Data extract below:

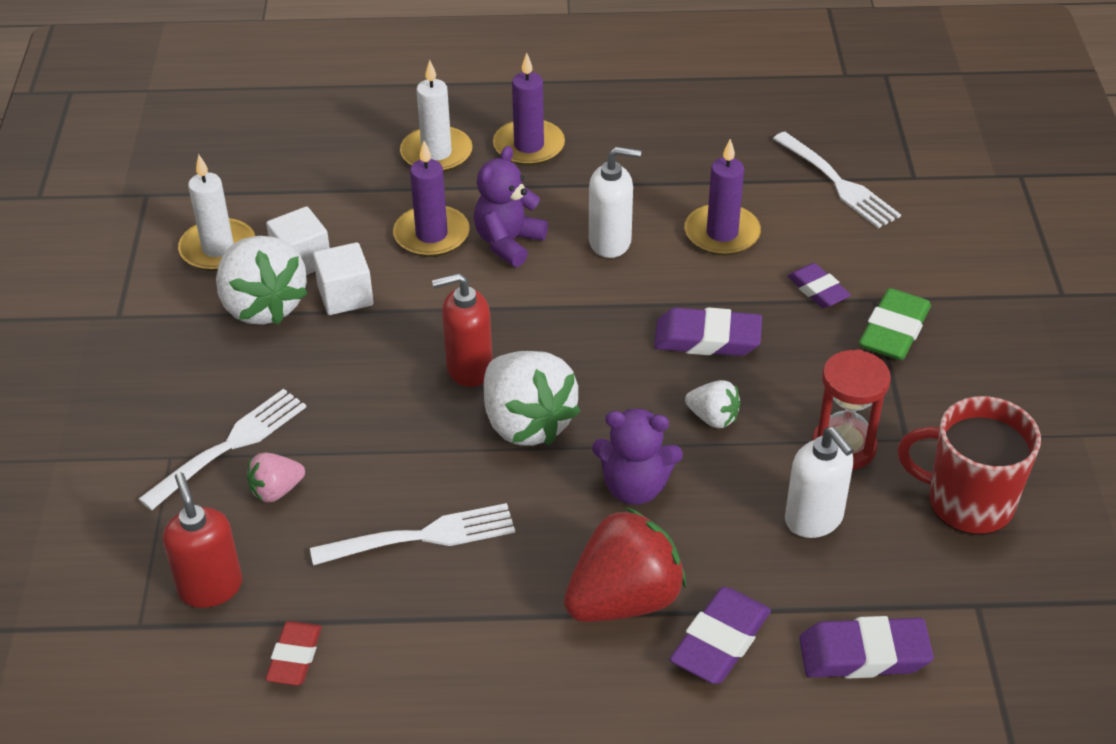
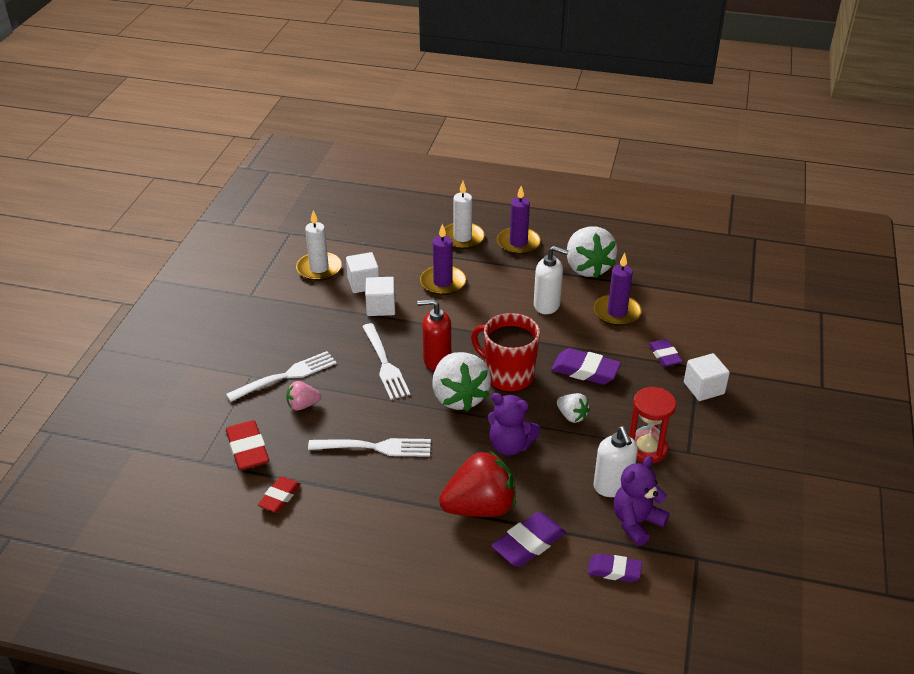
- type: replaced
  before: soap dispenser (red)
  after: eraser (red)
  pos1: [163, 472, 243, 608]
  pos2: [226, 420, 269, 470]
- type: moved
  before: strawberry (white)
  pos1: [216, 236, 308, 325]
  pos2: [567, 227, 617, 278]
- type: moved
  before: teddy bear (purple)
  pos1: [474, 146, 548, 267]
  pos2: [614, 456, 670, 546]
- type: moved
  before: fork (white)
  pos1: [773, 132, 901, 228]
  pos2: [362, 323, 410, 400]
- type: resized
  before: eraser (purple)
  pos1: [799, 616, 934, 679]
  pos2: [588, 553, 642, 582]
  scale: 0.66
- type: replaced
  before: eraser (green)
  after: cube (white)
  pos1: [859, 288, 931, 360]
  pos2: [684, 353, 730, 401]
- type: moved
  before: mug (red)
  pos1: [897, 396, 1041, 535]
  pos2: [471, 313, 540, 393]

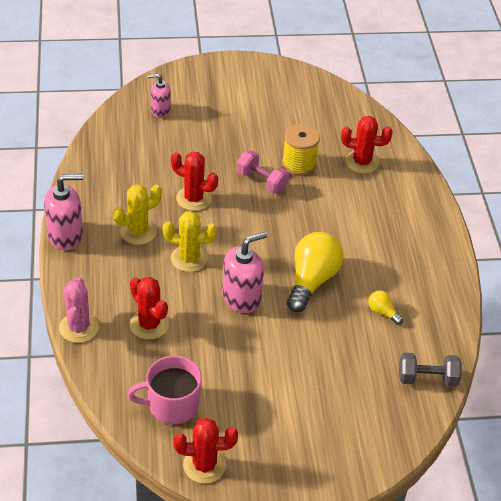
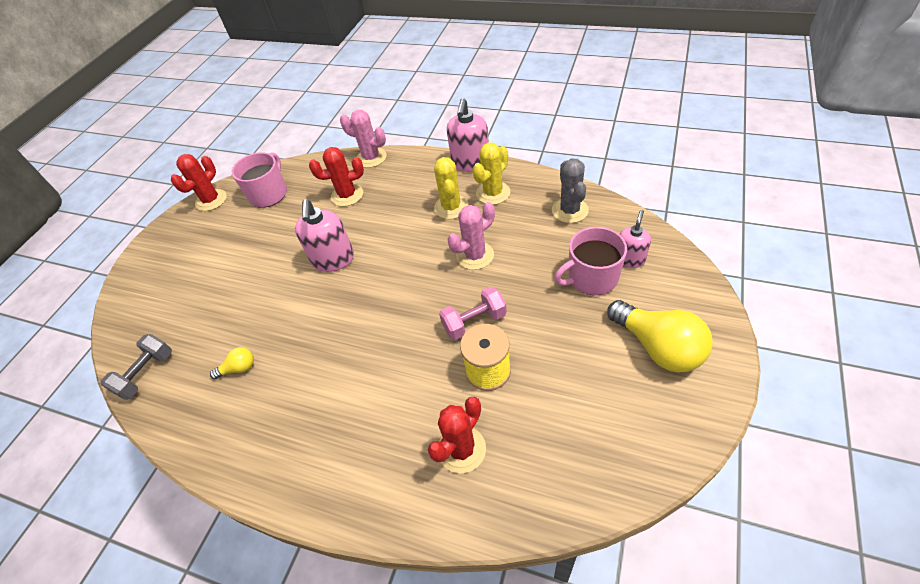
- type: moved
  before: cactus (yellow)
  pos1: [163, 211, 217, 272]
  pos2: [472, 142, 510, 205]
- type: recoloured
  before: cactus (red)
  after: cactus (pink)
  pos1: [171, 152, 218, 211]
  pos2: [448, 202, 495, 270]
- type: moved
  before: light bulb (yellow)
  pos1: [287, 232, 343, 312]
  pos2: [607, 300, 713, 372]
- type: added
  after: cactus (grey)
  pos2: [552, 158, 589, 223]
- type: added
  after: mug (pink)
  pos2: [554, 227, 627, 295]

End of Data extract.

**Instructions for the task**
I'd like every record transcribed exactly, with no pictures carried over.

**Output of the exercise**
- type: replaced
  before: soap dispenser (red)
  after: eraser (red)
  pos1: [163, 472, 243, 608]
  pos2: [226, 420, 269, 470]
- type: moved
  before: strawberry (white)
  pos1: [216, 236, 308, 325]
  pos2: [567, 227, 617, 278]
- type: moved
  before: teddy bear (purple)
  pos1: [474, 146, 548, 267]
  pos2: [614, 456, 670, 546]
- type: moved
  before: fork (white)
  pos1: [773, 132, 901, 228]
  pos2: [362, 323, 410, 400]
- type: resized
  before: eraser (purple)
  pos1: [799, 616, 934, 679]
  pos2: [588, 553, 642, 582]
  scale: 0.66
- type: replaced
  before: eraser (green)
  after: cube (white)
  pos1: [859, 288, 931, 360]
  pos2: [684, 353, 730, 401]
- type: moved
  before: mug (red)
  pos1: [897, 396, 1041, 535]
  pos2: [471, 313, 540, 393]

- type: moved
  before: cactus (yellow)
  pos1: [163, 211, 217, 272]
  pos2: [472, 142, 510, 205]
- type: recoloured
  before: cactus (red)
  after: cactus (pink)
  pos1: [171, 152, 218, 211]
  pos2: [448, 202, 495, 270]
- type: moved
  before: light bulb (yellow)
  pos1: [287, 232, 343, 312]
  pos2: [607, 300, 713, 372]
- type: added
  after: cactus (grey)
  pos2: [552, 158, 589, 223]
- type: added
  after: mug (pink)
  pos2: [554, 227, 627, 295]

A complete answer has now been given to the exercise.